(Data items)
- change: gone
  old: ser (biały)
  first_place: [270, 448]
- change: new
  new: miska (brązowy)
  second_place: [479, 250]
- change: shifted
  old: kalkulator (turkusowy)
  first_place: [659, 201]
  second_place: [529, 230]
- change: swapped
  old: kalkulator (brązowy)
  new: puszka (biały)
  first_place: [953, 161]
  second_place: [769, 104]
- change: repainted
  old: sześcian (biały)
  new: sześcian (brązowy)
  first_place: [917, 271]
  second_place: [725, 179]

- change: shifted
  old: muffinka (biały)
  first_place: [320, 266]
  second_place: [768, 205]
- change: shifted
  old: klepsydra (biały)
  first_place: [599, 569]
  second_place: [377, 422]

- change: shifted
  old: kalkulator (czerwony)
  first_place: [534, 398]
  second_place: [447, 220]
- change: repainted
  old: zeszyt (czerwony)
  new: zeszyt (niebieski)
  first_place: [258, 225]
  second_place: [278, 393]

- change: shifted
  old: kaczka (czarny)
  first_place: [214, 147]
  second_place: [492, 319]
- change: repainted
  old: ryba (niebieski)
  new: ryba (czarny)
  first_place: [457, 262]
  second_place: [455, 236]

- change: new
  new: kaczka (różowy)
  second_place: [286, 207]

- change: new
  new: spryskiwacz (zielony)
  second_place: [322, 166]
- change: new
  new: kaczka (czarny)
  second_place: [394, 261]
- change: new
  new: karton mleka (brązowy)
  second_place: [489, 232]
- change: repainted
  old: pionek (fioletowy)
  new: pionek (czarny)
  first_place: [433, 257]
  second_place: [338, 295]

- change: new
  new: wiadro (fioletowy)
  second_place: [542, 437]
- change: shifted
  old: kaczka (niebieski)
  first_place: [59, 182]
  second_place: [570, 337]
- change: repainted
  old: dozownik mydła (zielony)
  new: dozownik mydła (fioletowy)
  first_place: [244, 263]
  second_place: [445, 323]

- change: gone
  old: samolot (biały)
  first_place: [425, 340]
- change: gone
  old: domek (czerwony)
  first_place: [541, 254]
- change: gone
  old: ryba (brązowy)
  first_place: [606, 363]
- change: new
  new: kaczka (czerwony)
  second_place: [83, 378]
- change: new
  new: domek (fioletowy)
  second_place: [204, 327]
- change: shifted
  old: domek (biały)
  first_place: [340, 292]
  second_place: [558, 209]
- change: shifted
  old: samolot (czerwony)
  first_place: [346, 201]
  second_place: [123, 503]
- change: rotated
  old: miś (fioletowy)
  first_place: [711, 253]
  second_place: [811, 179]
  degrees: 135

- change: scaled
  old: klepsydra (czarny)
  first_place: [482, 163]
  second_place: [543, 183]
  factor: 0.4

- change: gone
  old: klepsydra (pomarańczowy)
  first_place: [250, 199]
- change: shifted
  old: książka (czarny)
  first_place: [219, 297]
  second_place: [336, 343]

= Work instruction =
Scan the data for lines containing "sześcian" and copy all of them.

= Task result =
  old: sześcian (biały)
  new: sześcian (brązowy)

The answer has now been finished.